=== Begin Enclosure ===

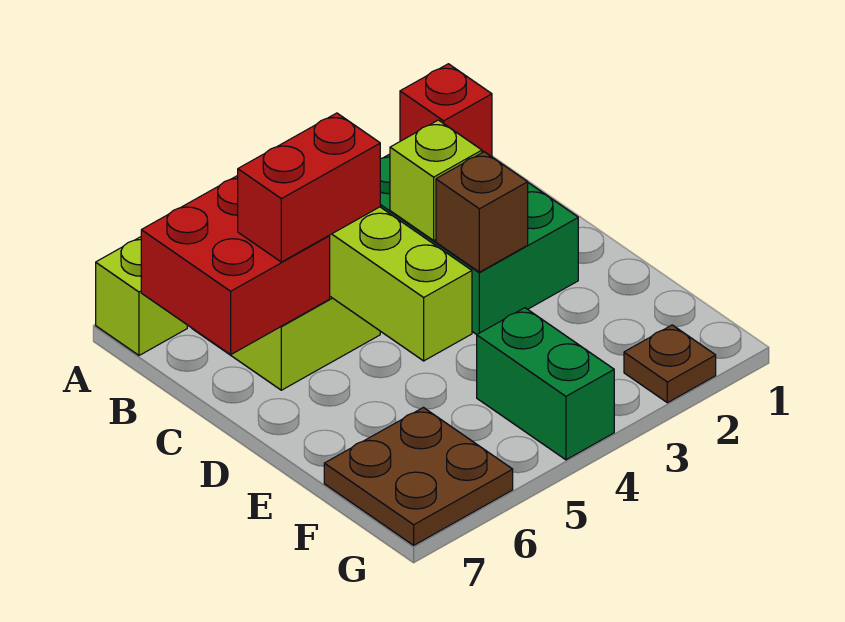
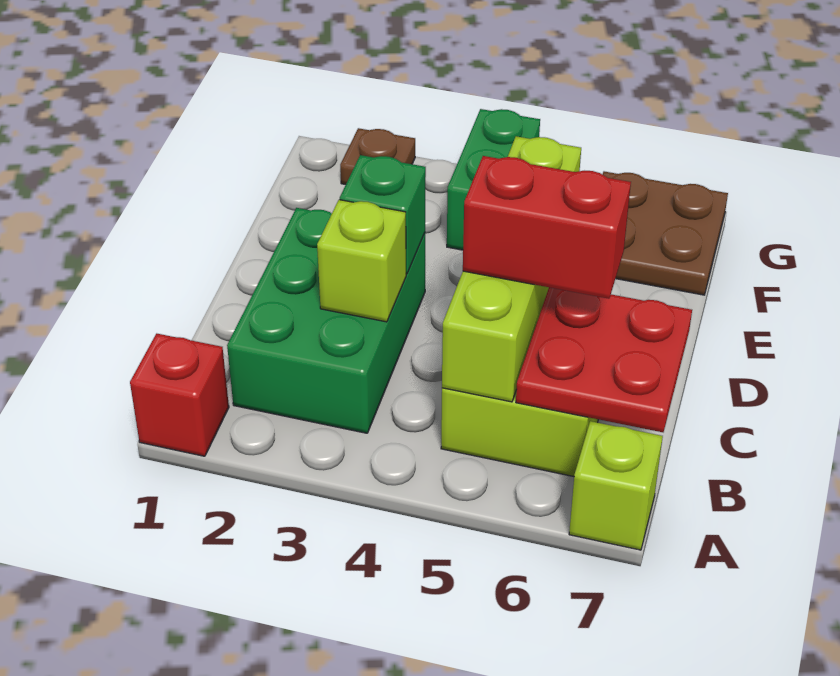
red 2x2 brick [141,176,330,355] -> red 2x2 plate [516,287,692,432]
brown 1x1 brick [436,152,528,272] -> green 1x1 brick [340,155,426,274]

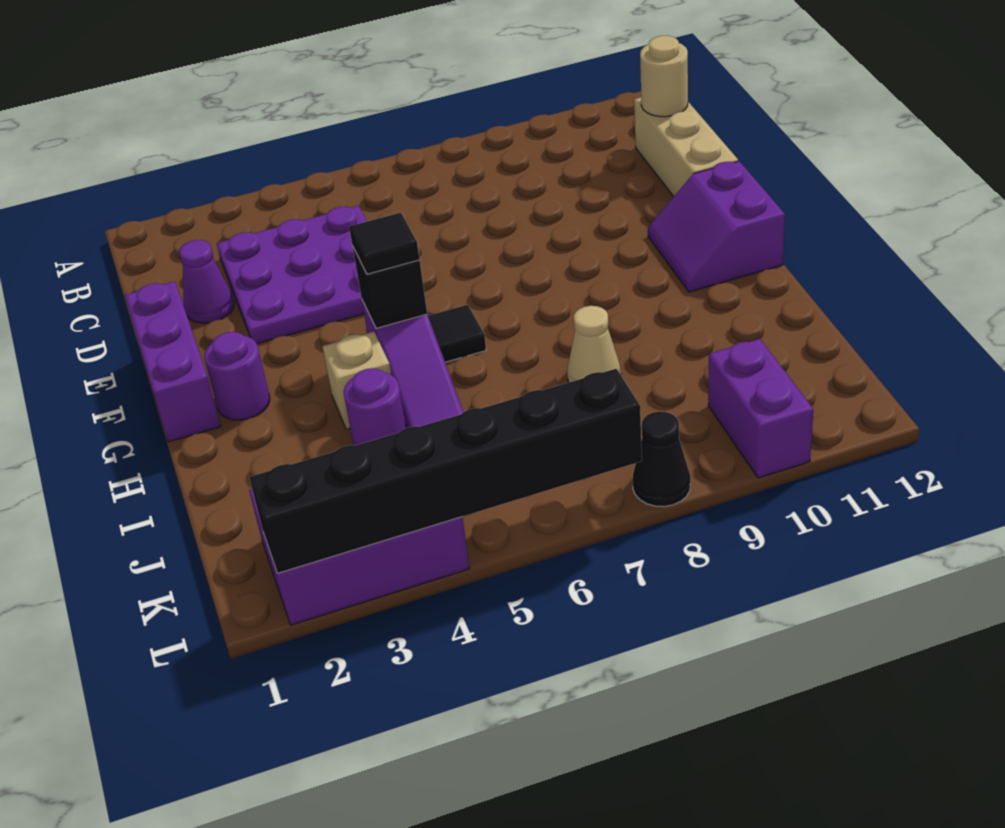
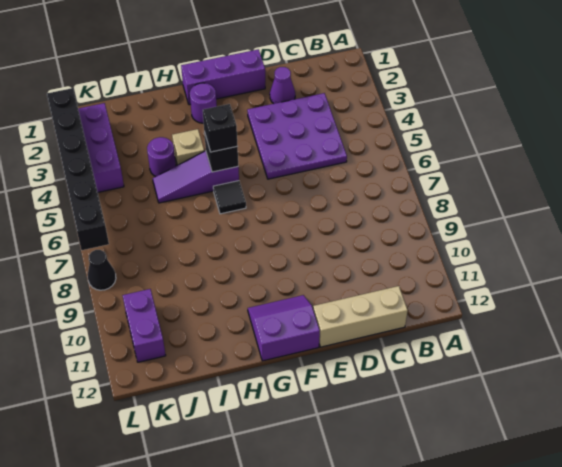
tan 1x1 round brick [640,36,688,117] -> none
black 1x1 tile [349,213,420,274] -> black 1x1 brick [203,104,237,152]
tan 1x1 cone [567,306,621,382] -> none
purple 1x2 brick [708,339,813,478] -> purple 1x2 brick turned to [123,289,166,362]

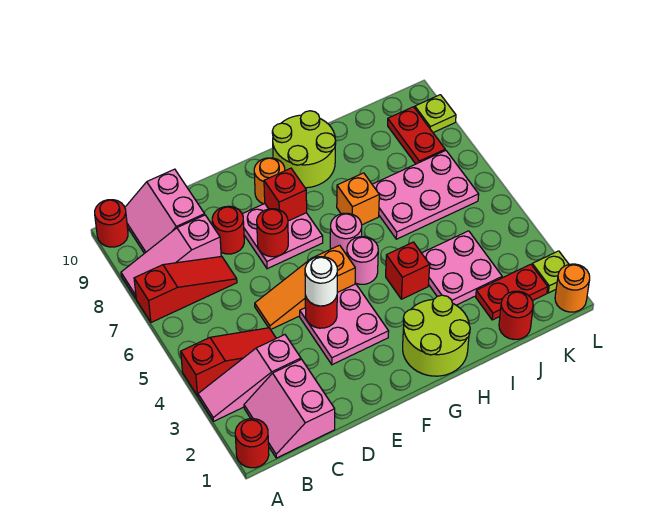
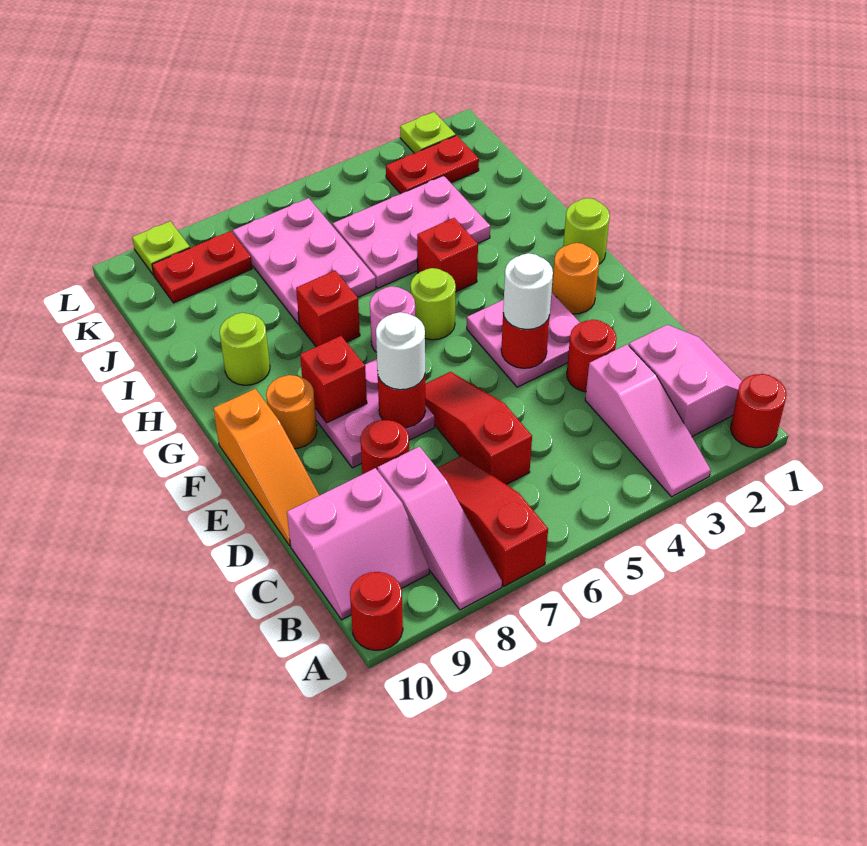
red 1x3 slope [181,328,276,396] -> red 1x3 slope moved to [425,372,532,485]
pink 2x2 slope [244,359,335,458] -> pink 2x2 slope turned to [629,325,742,437]
orange 1x3 slope [255,245,355,330] -> orange 1x3 slope moved to [213,389,319,546]
none -> white 1x1 round brick [376,312,425,390]
lime 2x2 round brick [403,295,470,376] -> lime 1x1 round brick [563,198,610,264]
pink 1x1 round brick [347,237,378,284] -> lime 1x1 round brick [410,268,456,340]
lime 2x2 round brick [272,111,336,188] -> lime 1x1 round brick [220,313,270,385]
orange 1x1 brick [337,173,379,225] -> red 1x1 brick [296,271,360,347]
pink 2x2 plate [422,231,502,305] -> pink 2x3 plate [333,176,490,288]
red 1x1 round brick [499,291,533,339] -> red 1x1 round brick moved to [567,320,617,392]
red 1x2 plate [476,264,548,320] -> red 1x2 plate turned to [386,135,479,194]
orange 1x1 round brick [555,264,590,312] -> orange 1x1 round brick moved to [552,243,599,314]

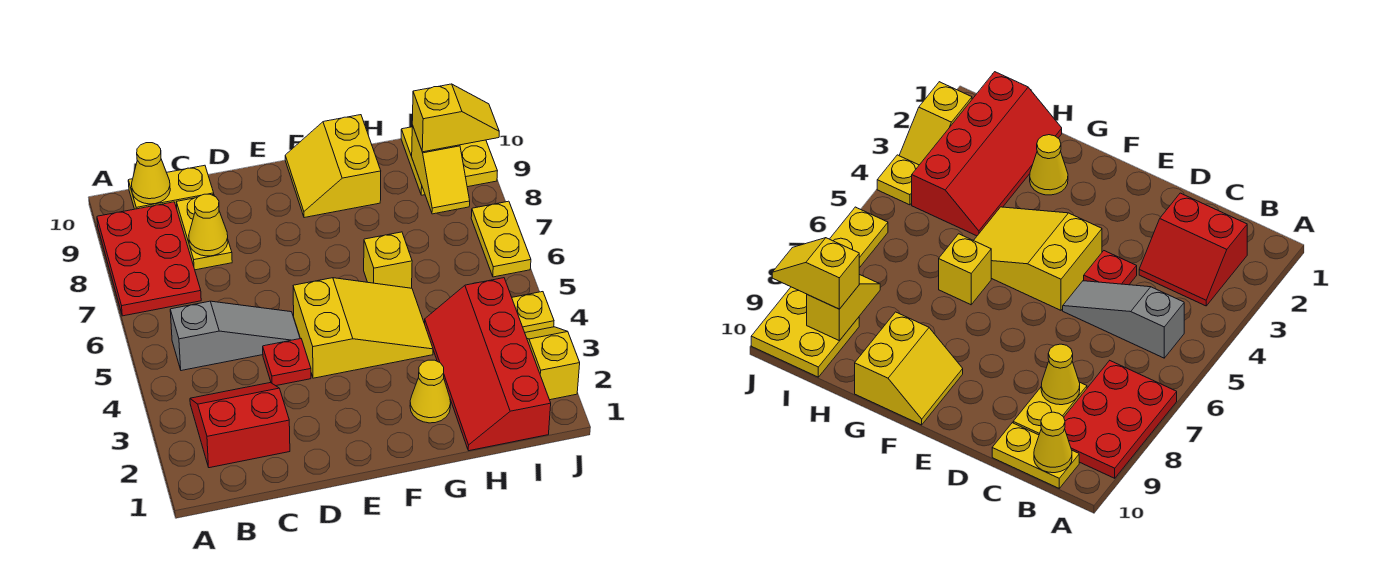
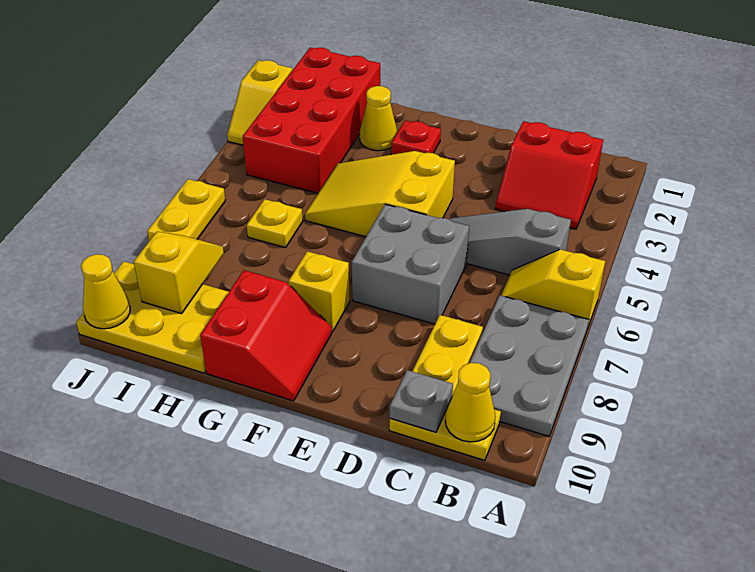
red 2x3 plate [97,202,201,316] -> grey 2x3 plate [470,295,589,436]
yellow 1x1 cone [189,194,228,256] -> yellow 1x1 cone moved to [81,254,130,329]
none -> grey 1x1 plate [390,370,453,432]
red 1x1 plate [263,339,311,386] -> red 1x1 plate moved to [391,120,441,155]
none -> grey 2x2 brick [352,204,469,324]
yellow 2x2 slope [285,115,381,218] -> red 2x2 slope [200,270,332,401]
yellow 1x1 brick [364,232,412,288] -> yellow 1x1 brick moved to [289,251,350,332]
red 2x4 slope [425,278,551,451] -> red 2x4 brick [243,48,380,193]
yellow 2x2 plate [401,127,497,195] -> yellow 2x3 plate [76,261,229,373]
yellow 1x2 slope [412,84,499,152] -> yellow 1x2 slope moved to [501,249,605,329]
yellow 1x1 plate [512,292,554,332] -> yellow 1x1 plate moved to [247,199,303,248]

=== End Enclosure ===

Job item: Each entry above must be restated word for word; the pictures stay out of the copy.

Written reply:
red 2x2 brick [141,176,330,355] -> red 2x2 plate [516,287,692,432]
brown 1x1 brick [436,152,528,272] -> green 1x1 brick [340,155,426,274]

tan 1x1 round brick [640,36,688,117] -> none
black 1x1 tile [349,213,420,274] -> black 1x1 brick [203,104,237,152]
tan 1x1 cone [567,306,621,382] -> none
purple 1x2 brick [708,339,813,478] -> purple 1x2 brick turned to [123,289,166,362]

red 1x3 slope [181,328,276,396] -> red 1x3 slope moved to [425,372,532,485]
pink 2x2 slope [244,359,335,458] -> pink 2x2 slope turned to [629,325,742,437]
orange 1x3 slope [255,245,355,330] -> orange 1x3 slope moved to [213,389,319,546]
none -> white 1x1 round brick [376,312,425,390]
lime 2x2 round brick [403,295,470,376] -> lime 1x1 round brick [563,198,610,264]
pink 1x1 round brick [347,237,378,284] -> lime 1x1 round brick [410,268,456,340]
lime 2x2 round brick [272,111,336,188] -> lime 1x1 round brick [220,313,270,385]
orange 1x1 brick [337,173,379,225] -> red 1x1 brick [296,271,360,347]
pink 2x2 plate [422,231,502,305] -> pink 2x3 plate [333,176,490,288]
red 1x1 round brick [499,291,533,339] -> red 1x1 round brick moved to [567,320,617,392]
red 1x2 plate [476,264,548,320] -> red 1x2 plate turned to [386,135,479,194]
orange 1x1 round brick [555,264,590,312] -> orange 1x1 round brick moved to [552,243,599,314]

red 2x3 plate [97,202,201,316] -> grey 2x3 plate [470,295,589,436]
yellow 1x1 cone [189,194,228,256] -> yellow 1x1 cone moved to [81,254,130,329]
none -> grey 1x1 plate [390,370,453,432]
red 1x1 plate [263,339,311,386] -> red 1x1 plate moved to [391,120,441,155]
none -> grey 2x2 brick [352,204,469,324]
yellow 2x2 slope [285,115,381,218] -> red 2x2 slope [200,270,332,401]
yellow 1x1 brick [364,232,412,288] -> yellow 1x1 brick moved to [289,251,350,332]
red 2x4 slope [425,278,551,451] -> red 2x4 brick [243,48,380,193]
yellow 2x2 plate [401,127,497,195] -> yellow 2x3 plate [76,261,229,373]
yellow 1x2 slope [412,84,499,152] -> yellow 1x2 slope moved to [501,249,605,329]
yellow 1x1 plate [512,292,554,332] -> yellow 1x1 plate moved to [247,199,303,248]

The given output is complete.